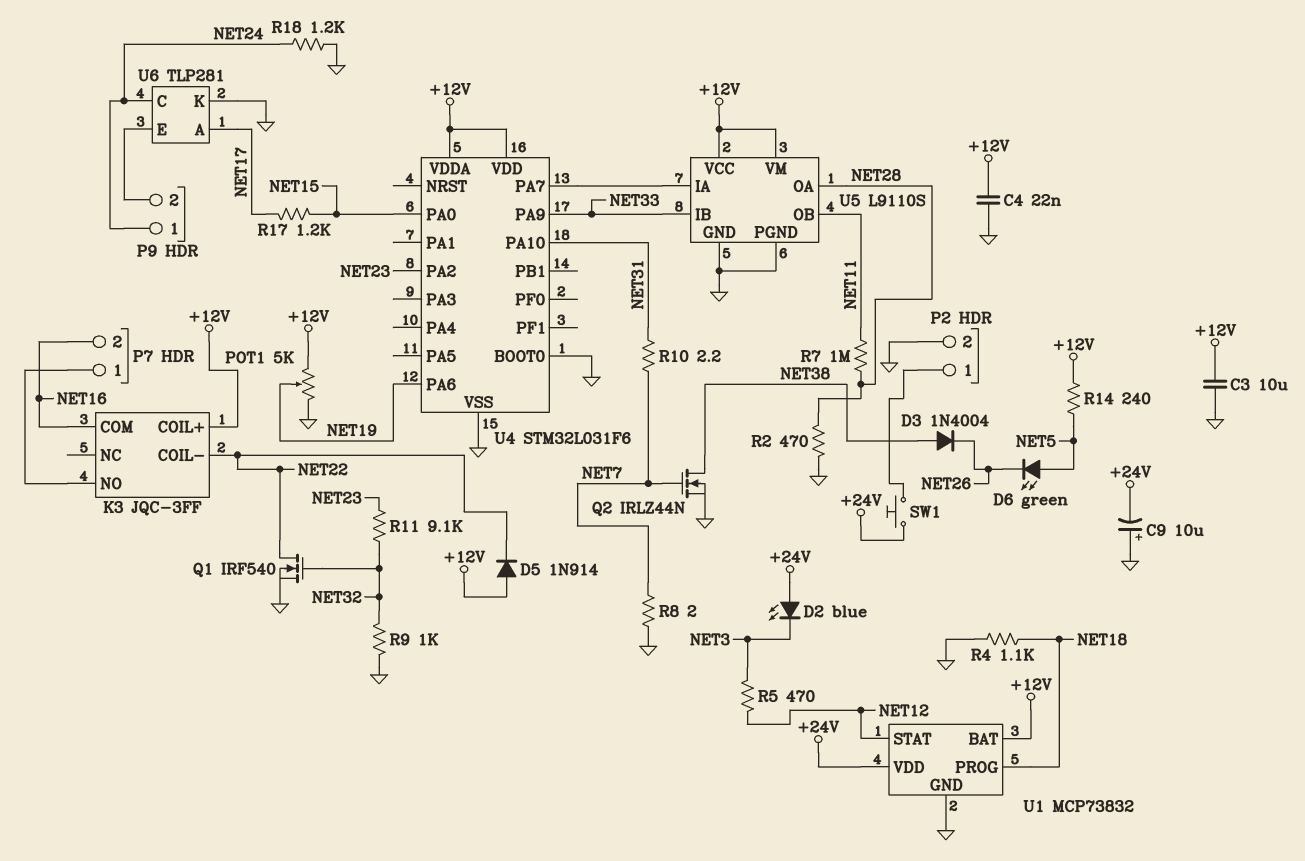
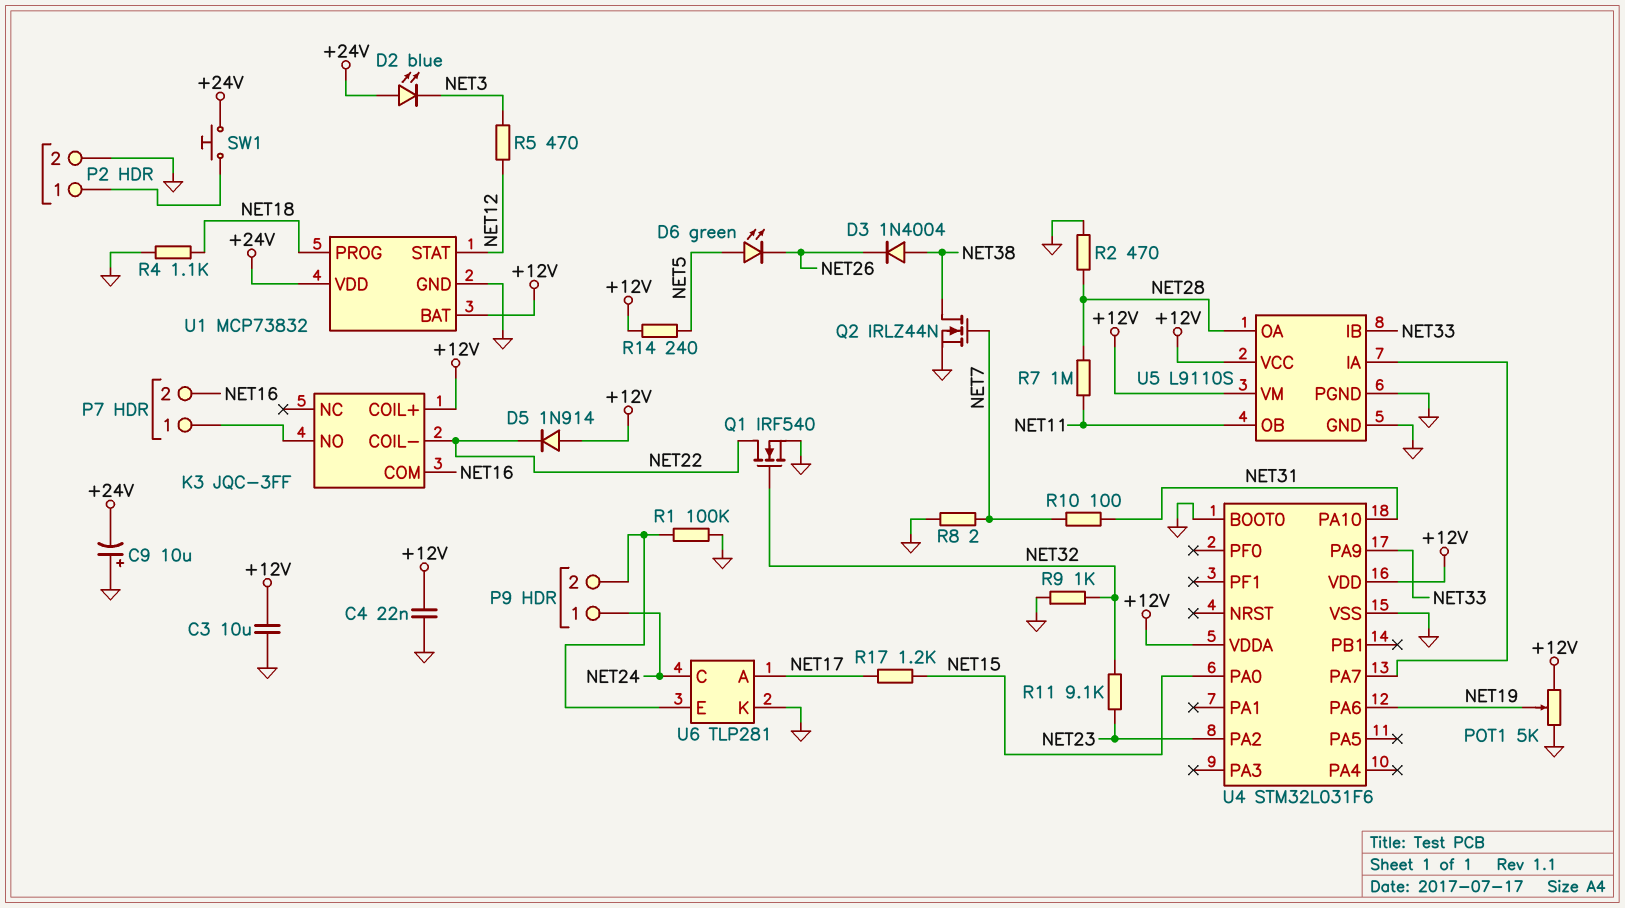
R1: none -> 100k (GND, P9/2)
R10: 2.2 (NET7, NET31) -> 100 (NET7, NET31)
R18: 1.2k (GND, NET24) -> none

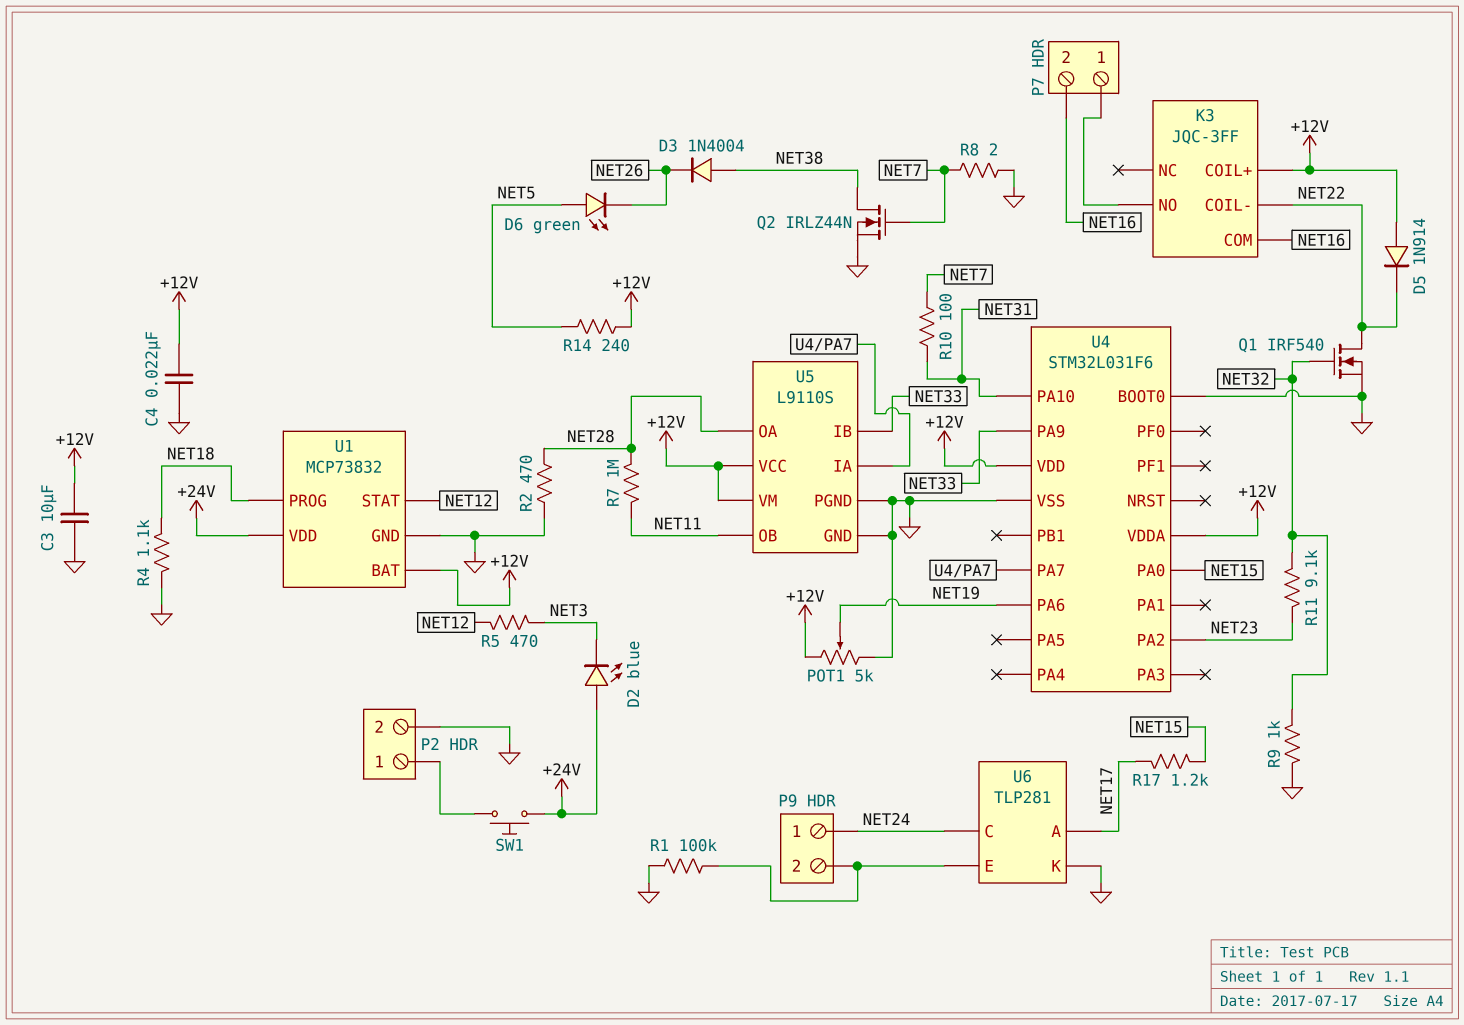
C9: 10uF (plus GND, minus +24V) -> none

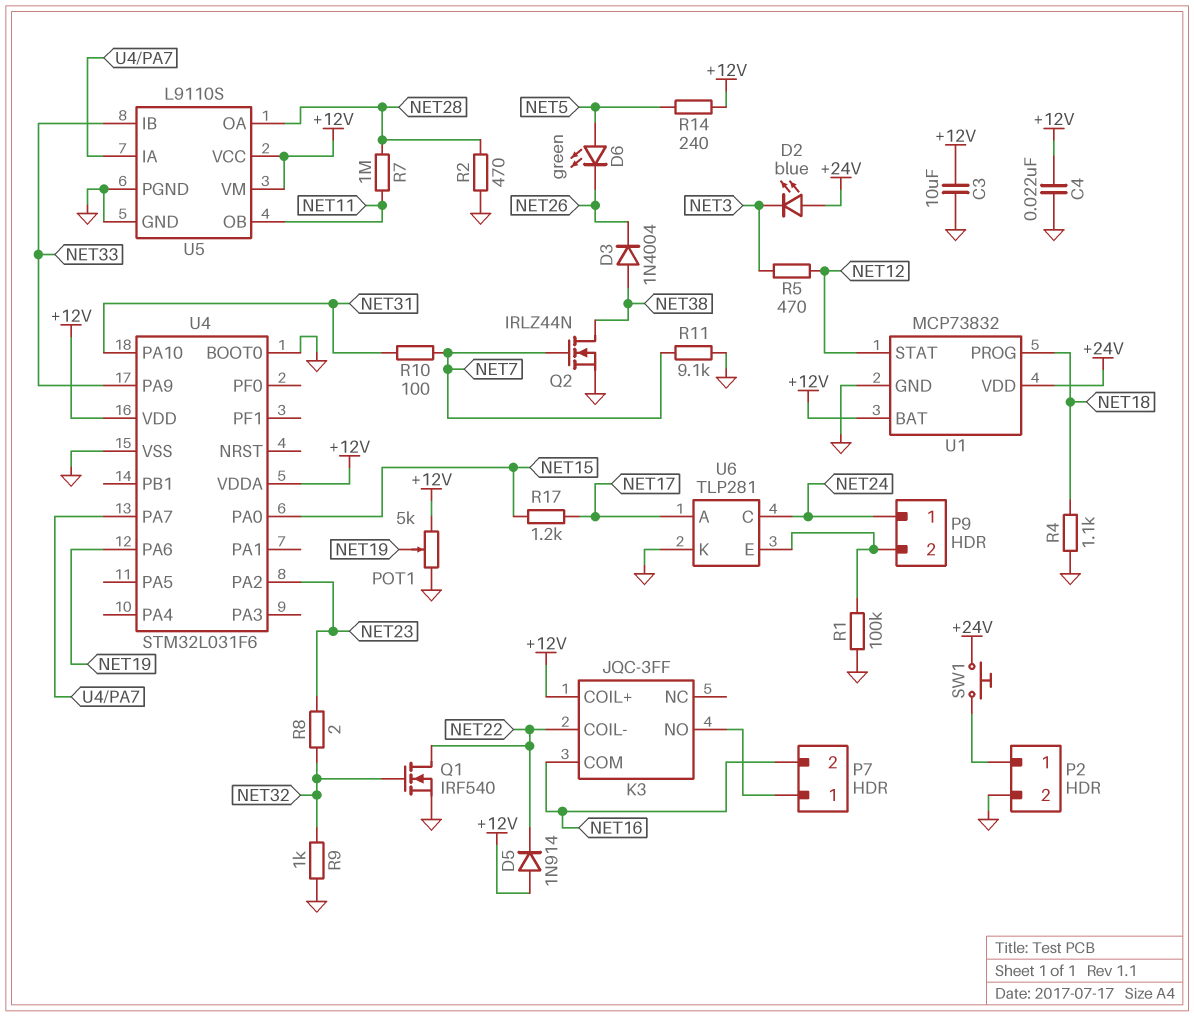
R8: 2 (GND, NET7) -> 2 (NET23, NET32)
R11: 9.1k (NET23, NET32) -> 9.1k (GND, NET7)

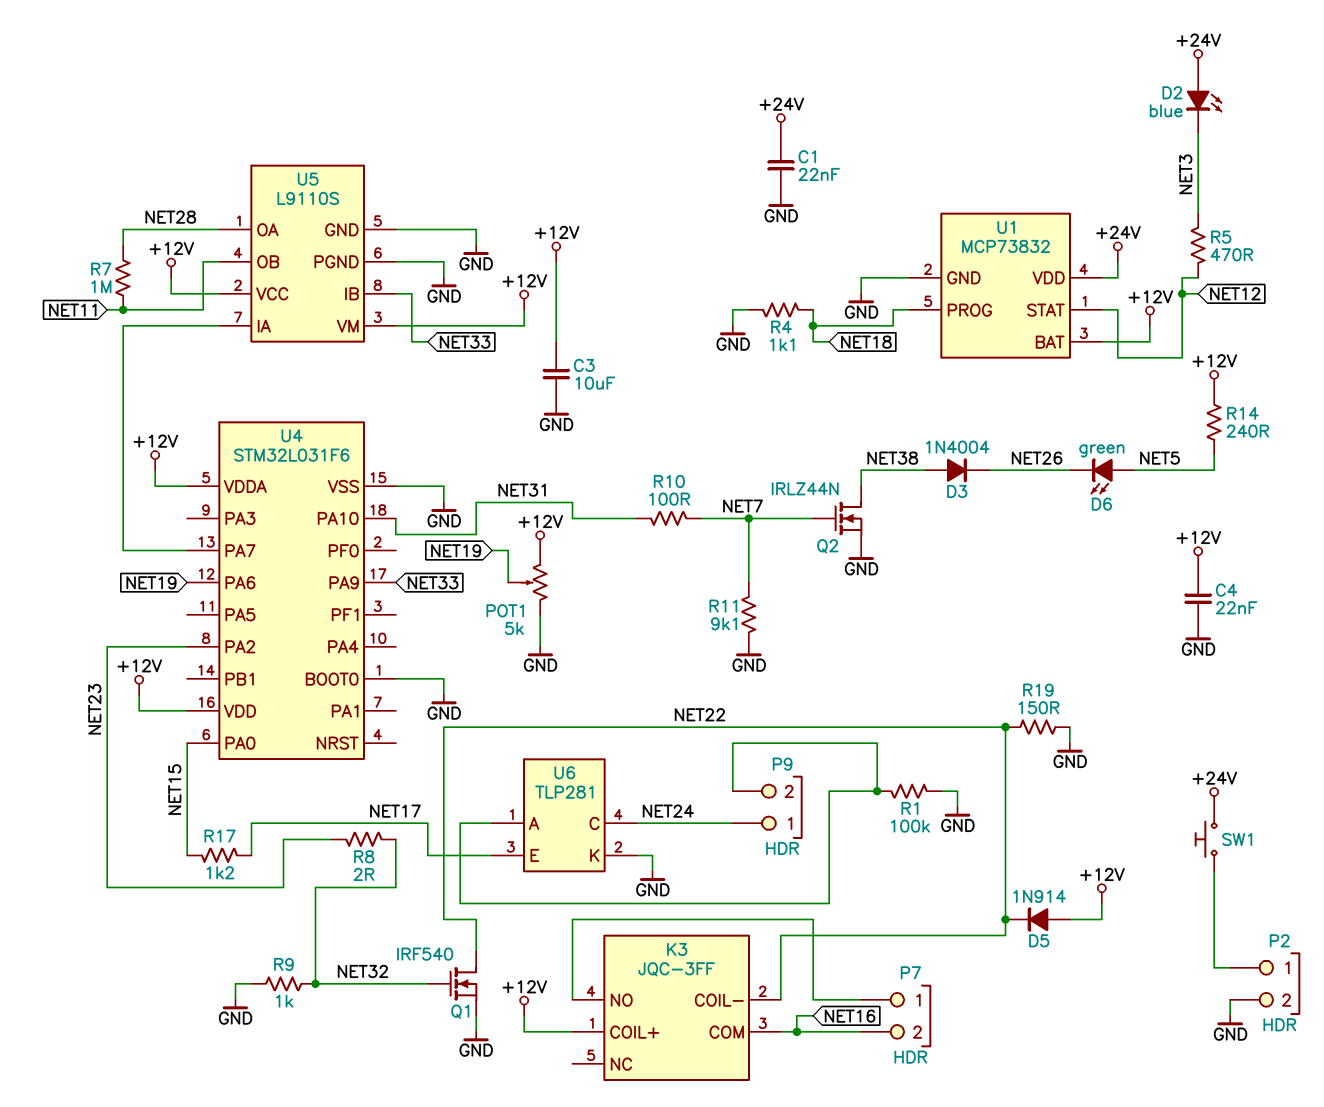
C1: none -> 22nF (+24V, GND)
R2: 470 (GND, NET28) -> none
R19: none -> 150 (GND, NET22)
U6 pin A: NET17 -> P9/2
U6 pin E: P9/2 -> NET17

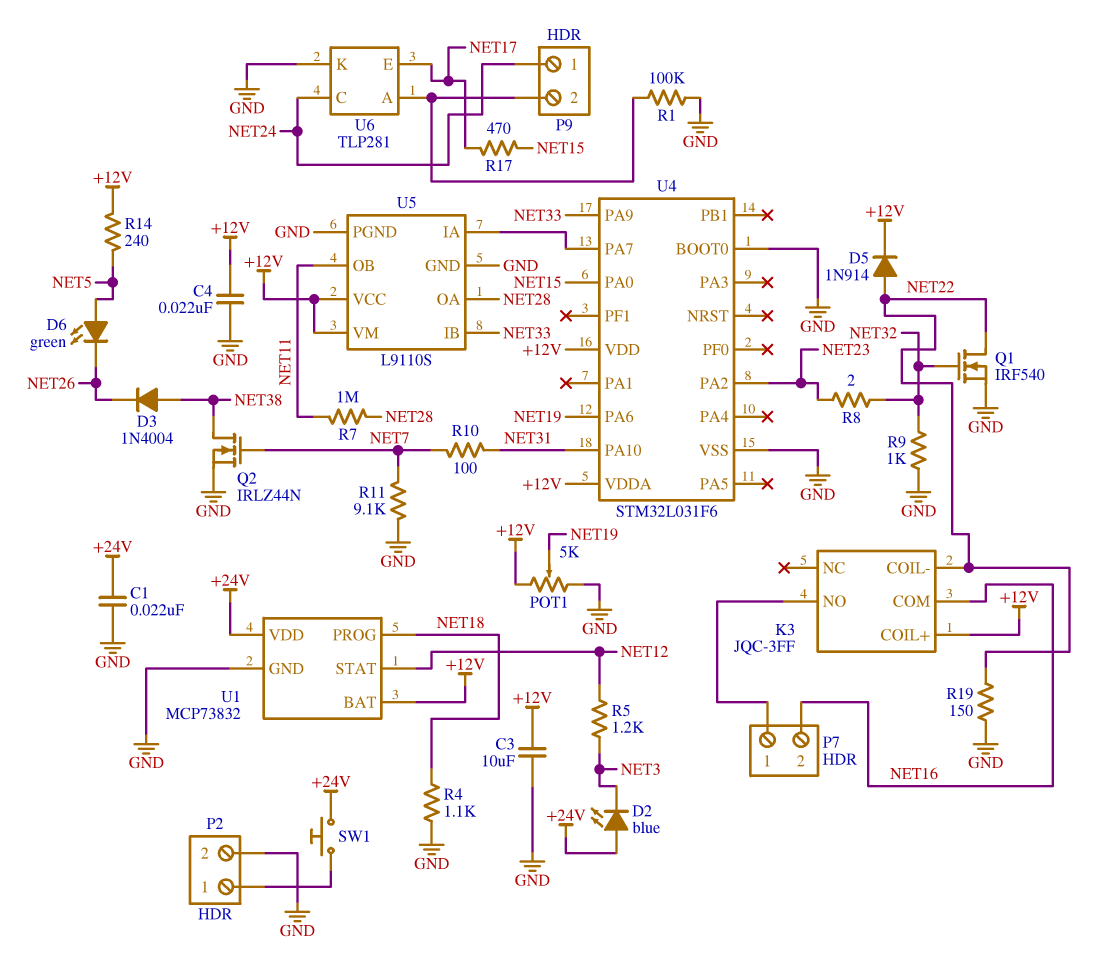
D5: diode 1N914 (A +12V, K NET22) -> diode 1N914 (A NET22, K +12V)
R5: 470 (NET3, NET12) -> 1.2k (NET3, NET12)
R17: 1.2k (NET15, NET17) -> 470 (NET15, NET17)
---
Task to carry out
Only the lines from the one containing "R19: none -> 150 (GND, NET22)" through the last line of the data belong in the copy, both included and reproduced exactly. Pictures do not.

Response area
R19: none -> 150 (GND, NET22)
U6 pin A: NET17 -> P9/2
U6 pin E: P9/2 -> NET17

D5: diode 1N914 (A +12V, K NET22) -> diode 1N914 (A NET22, K +12V)
R5: 470 (NET3, NET12) -> 1.2k (NET3, NET12)
R17: 1.2k (NET15, NET17) -> 470 (NET15, NET17)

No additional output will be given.